## begin

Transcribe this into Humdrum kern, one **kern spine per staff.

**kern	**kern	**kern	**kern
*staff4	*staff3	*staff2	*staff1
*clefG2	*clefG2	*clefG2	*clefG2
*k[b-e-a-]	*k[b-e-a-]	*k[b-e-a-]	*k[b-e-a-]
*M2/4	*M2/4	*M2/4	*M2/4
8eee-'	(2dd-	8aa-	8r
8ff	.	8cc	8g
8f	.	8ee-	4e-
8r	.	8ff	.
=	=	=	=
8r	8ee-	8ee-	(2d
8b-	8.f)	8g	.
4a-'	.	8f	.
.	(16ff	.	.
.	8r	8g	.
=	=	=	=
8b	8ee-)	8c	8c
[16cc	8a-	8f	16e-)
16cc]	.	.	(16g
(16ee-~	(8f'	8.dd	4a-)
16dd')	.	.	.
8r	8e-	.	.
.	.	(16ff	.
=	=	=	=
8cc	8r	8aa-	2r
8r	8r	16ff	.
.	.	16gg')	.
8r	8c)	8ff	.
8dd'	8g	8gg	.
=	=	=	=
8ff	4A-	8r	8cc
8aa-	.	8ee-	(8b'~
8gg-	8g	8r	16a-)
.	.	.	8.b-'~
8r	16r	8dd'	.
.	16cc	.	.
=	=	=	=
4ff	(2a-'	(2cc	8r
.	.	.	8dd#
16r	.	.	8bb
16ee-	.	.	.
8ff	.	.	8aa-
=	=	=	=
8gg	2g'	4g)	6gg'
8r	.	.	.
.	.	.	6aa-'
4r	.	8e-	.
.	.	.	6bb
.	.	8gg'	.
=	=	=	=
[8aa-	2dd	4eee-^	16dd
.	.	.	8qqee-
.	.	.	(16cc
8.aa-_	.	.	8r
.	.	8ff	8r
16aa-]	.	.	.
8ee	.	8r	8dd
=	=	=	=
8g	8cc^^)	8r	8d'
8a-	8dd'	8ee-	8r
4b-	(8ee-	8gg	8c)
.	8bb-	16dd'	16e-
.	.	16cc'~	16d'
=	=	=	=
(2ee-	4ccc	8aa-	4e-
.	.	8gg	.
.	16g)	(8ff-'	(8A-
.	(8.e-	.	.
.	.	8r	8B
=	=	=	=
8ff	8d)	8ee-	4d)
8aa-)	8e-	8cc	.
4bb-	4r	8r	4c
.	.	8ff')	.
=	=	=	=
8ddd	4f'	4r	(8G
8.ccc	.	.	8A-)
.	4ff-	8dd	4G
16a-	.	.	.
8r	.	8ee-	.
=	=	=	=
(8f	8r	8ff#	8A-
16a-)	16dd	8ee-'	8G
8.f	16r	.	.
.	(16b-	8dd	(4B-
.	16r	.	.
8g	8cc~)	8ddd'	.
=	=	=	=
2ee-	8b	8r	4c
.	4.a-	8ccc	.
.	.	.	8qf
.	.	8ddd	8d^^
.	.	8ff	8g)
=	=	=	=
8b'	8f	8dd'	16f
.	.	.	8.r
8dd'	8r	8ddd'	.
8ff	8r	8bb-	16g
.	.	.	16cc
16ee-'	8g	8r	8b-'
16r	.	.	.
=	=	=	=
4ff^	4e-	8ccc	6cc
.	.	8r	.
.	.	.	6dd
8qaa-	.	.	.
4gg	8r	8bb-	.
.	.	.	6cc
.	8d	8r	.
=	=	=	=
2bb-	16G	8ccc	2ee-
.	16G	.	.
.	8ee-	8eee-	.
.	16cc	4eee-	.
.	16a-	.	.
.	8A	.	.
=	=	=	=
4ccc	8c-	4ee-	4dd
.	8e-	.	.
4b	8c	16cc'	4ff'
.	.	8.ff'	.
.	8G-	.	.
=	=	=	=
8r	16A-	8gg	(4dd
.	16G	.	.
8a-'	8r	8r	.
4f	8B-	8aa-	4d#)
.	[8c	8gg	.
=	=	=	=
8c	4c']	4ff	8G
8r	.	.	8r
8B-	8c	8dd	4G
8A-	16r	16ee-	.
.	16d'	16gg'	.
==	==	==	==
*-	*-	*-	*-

## end

TO DO — Rewrite the listing above with "spine" switched to "column" and every other word unchanged.

EXERCISE ANSWER —
Transcribe this into Humdrum kern, one **kern column per staff.

**kern	**kern	**kern	**kern
*staff4	*staff3	*staff2	*staff1
*clefG2	*clefG2	*clefG2	*clefG2
*k[b-e-a-]	*k[b-e-a-]	*k[b-e-a-]	*k[b-e-a-]
*M2/4	*M2/4	*M2/4	*M2/4
8eee-'	(2dd-	8aa-	8r
8ff	.	8cc	8g
8f	.	8ee-	4e-
8r	.	8ff	.
=	=	=	=
8r	8ee-	8ee-	(2d
8b-	8.f)	8g	.
4a-'	.	8f	.
.	(16ff	.	.
.	8r	8g	.
=	=	=	=
8b	8ee-)	8c	8c
[16cc	8a-	8f	16e-)
16cc]	.	.	(16g
(16ee-~	(8f'	8.dd	4a-)
16dd')	.	.	.
8r	8e-	.	.
.	.	(16ff	.
=	=	=	=
8cc	8r	8aa-	2r
8r	8r	16ff	.
.	.	16gg')	.
8r	8c)	8ff	.
8dd'	8g	8gg	.
=	=	=	=
8ff	4A-	8r	8cc
8aa-	.	8ee-	(8b'~
8gg-	8g	8r	16a-)
.	.	.	8.b-'~
8r	16r	8dd'	.
.	16cc	.	.
=	=	=	=
4ff	(2a-'	(2cc	8r
.	.	.	8dd#
16r	.	.	8bb
16ee-	.	.	.
8ff	.	.	8aa-
=	=	=	=
8gg	2g'	4g)	6gg'
8r	.	.	.
.	.	.	6aa-'
4r	.	8e-	.
.	.	.	6bb
.	.	8gg'	.
=	=	=	=
[8aa-	2dd	4eee-^	16dd
.	.	.	8qqee-
.	.	.	(16cc
8.aa-_	.	.	8r
.	.	8ff	8r
16aa-]	.	.	.
8ee	.	8r	8dd
=	=	=	=
8g	8cc^^)	8r	8d'
8a-	8dd'	8ee-	8r
4b-	(8ee-	8gg	8c)
.	8bb-	16dd'	16e-
.	.	16cc'~	16d'
=	=	=	=
(2ee-	4ccc	8aa-	4e-
.	.	8gg	.
.	16g)	(8ff-'	(8A-
.	(8.e-	.	.
.	.	8r	8B
=	=	=	=
8ff	8d)	8ee-	4d)
8aa-)	8e-	8cc	.
4bb-	4r	8r	4c
.	.	8ff')	.
=	=	=	=
8ddd	4f'	4r	(8G
8.ccc	.	.	8A-)
.	4ff-	8dd	4G
16a-	.	.	.
8r	.	8ee-	.
=	=	=	=
(8f	8r	8ff#	8A-
16a-)	16dd	8ee-'	8G
8.f	16r	.	.
.	(16b-	8dd	(4B-
.	16r	.	.
8g	8cc~)	8ddd'	.
=	=	=	=
2ee-	8b	8r	4c
.	4.a-	8ccc	.
.	.	.	8qf
.	.	8ddd	8d^^
.	.	8ff	8g)
=	=	=	=
8b'	8f	8dd'	16f
.	.	.	8.r
8dd'	8r	8ddd'	.
8ff	8r	8bb-	16g
.	.	.	16cc
16ee-'	8g	8r	8b-'
16r	.	.	.
=	=	=	=
4ff^	4e-	8ccc	6cc
.	.	8r	.
.	.	.	6dd
8qaa-	.	.	.
4gg	8r	8bb-	.
.	.	.	6cc
.	8d	8r	.
=	=	=	=
2bb-	16G	8ccc	2ee-
.	16G	.	.
.	8ee-	8eee-	.
.	16cc	4eee-	.
.	16a-	.	.
.	8A	.	.
=	=	=	=
4ccc	8c-	4ee-	4dd
.	8e-	.	.
4b	8c	16cc'	4ff'
.	.	8.ff'	.
.	8G-	.	.
=	=	=	=
8r	16A-	8gg	(4dd
.	16G	.	.
8a-'	8r	8r	.
4f	8B-	8aa-	4d#)
.	[8c	8gg	.
=	=	=	=
8c	4c']	4ff	8G
8r	.	.	8r
8B-	8c	8dd	4G
8A-	16r	16ee-	.
.	16d'	16gg'	.
==	==	==	==
*-	*-	*-	*-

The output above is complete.